■ **To do**
Would you repeat the entries below word for word and omit the pictures?
---- Given records
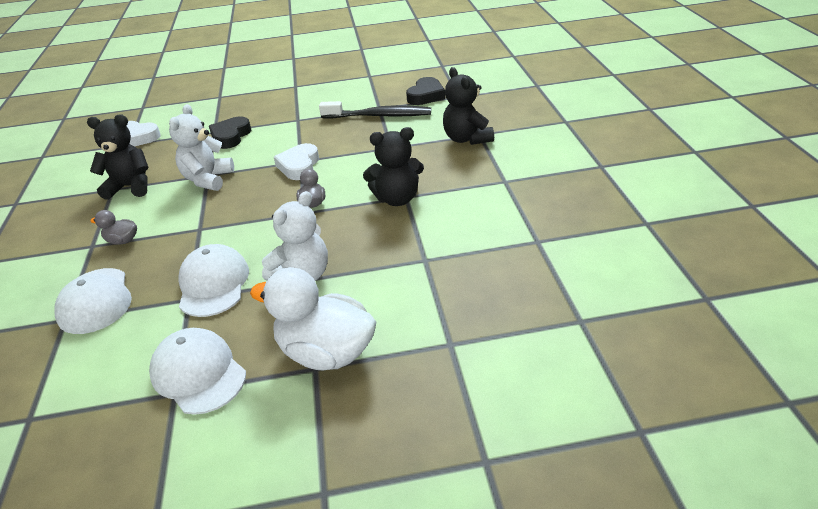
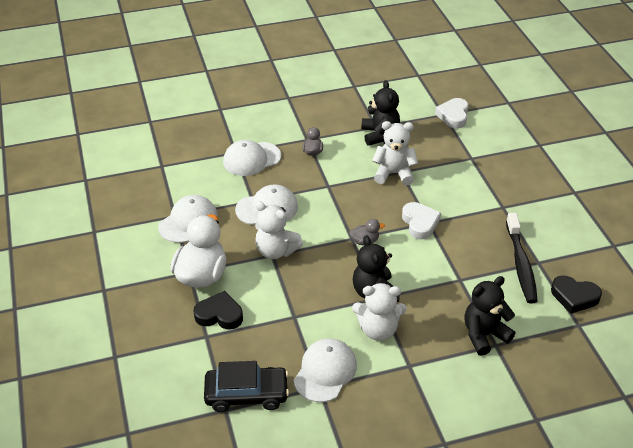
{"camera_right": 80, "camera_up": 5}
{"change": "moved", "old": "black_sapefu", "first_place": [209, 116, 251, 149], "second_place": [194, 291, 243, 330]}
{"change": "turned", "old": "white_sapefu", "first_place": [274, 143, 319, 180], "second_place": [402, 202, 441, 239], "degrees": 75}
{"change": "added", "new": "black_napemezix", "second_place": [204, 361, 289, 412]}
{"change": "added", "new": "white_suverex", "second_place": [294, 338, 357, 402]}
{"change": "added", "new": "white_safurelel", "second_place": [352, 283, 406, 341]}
--------
■ **Solution to this task**
{"camera_right": 80, "camera_up": 5}
{"change": "moved", "old": "black_sapefu", "first_place": [209, 116, 251, 149], "second_place": [194, 291, 243, 330]}
{"change": "turned", "old": "white_sapefu", "first_place": [274, 143, 319, 180], "second_place": [402, 202, 441, 239], "degrees": 75}
{"change": "added", "new": "black_napemezix", "second_place": [204, 361, 289, 412]}
{"change": "added", "new": "white_suverex", "second_place": [294, 338, 357, 402]}
{"change": "added", "new": "white_safurelel", "second_place": [352, 283, 406, 341]}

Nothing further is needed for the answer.